Task goal: From the entries, filter out every line that lacks "scarlet" and copy the rest.

Collected data entries:
*** Block opens ***

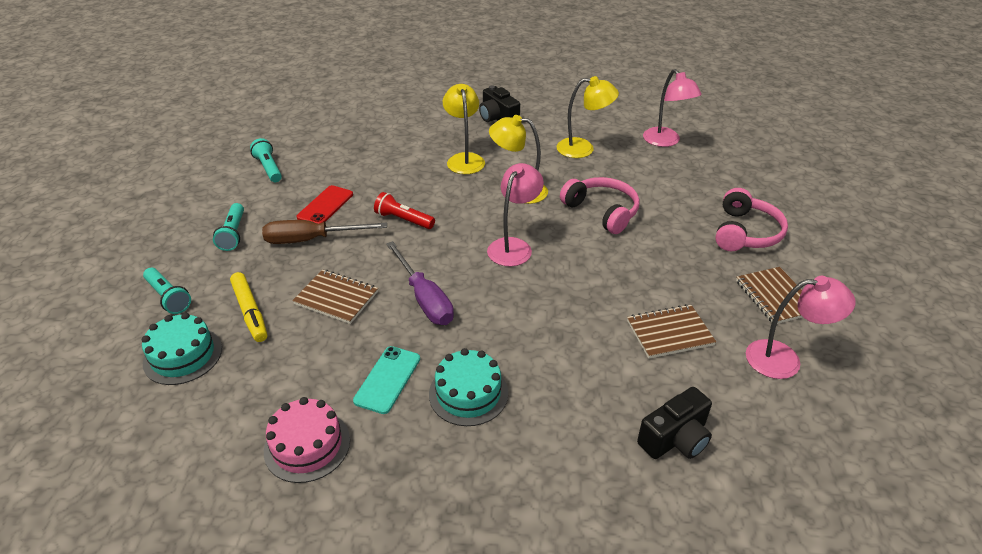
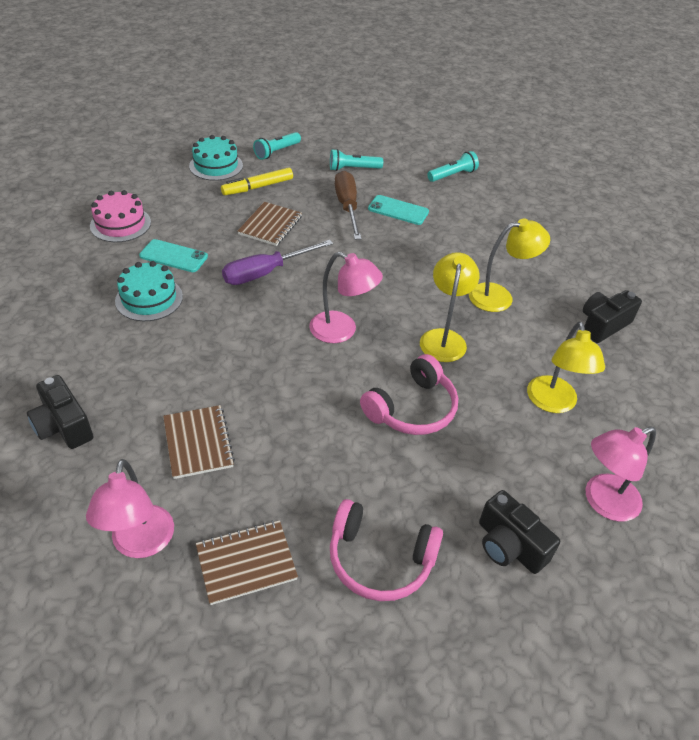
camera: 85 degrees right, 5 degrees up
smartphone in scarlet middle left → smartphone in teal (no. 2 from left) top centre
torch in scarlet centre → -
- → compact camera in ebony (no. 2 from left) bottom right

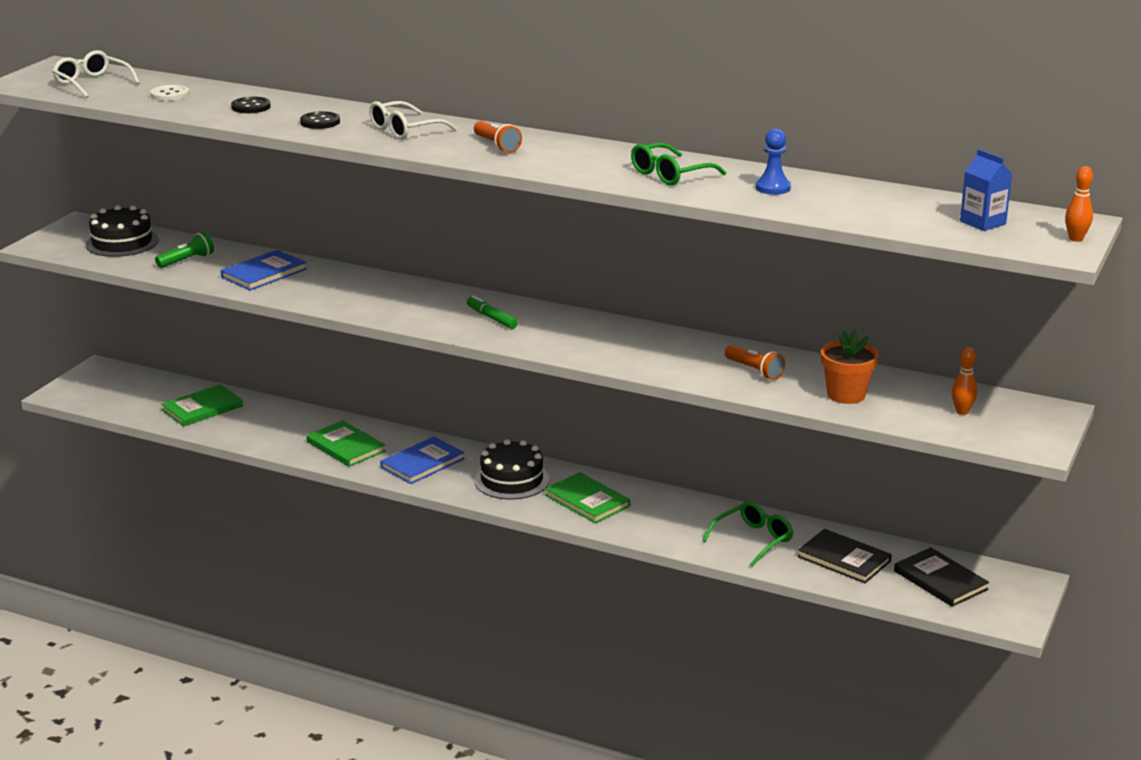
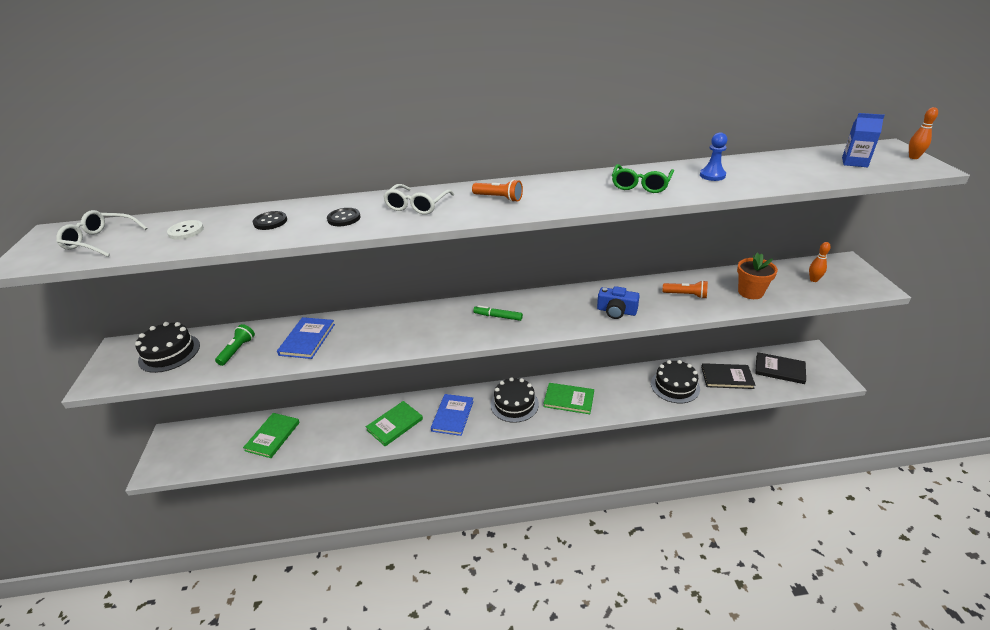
camera: 30 degrees left, 10 degrees up
hardback in green (no. 2 from left) middle left → hardback in green (no. 2 from left) bottom centre, 60 degrees counterclockwise
glasses in green (no. 2 from left) bottom centre → gateau in ebony (no. 3 from left) middle right
- → compact camera in royal blue centre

*** Block closes ***

Exercise output:
smartphone in scarlet middle left → smartphone in teal (no. 2 from left) top centre
torch in scarlet centre → -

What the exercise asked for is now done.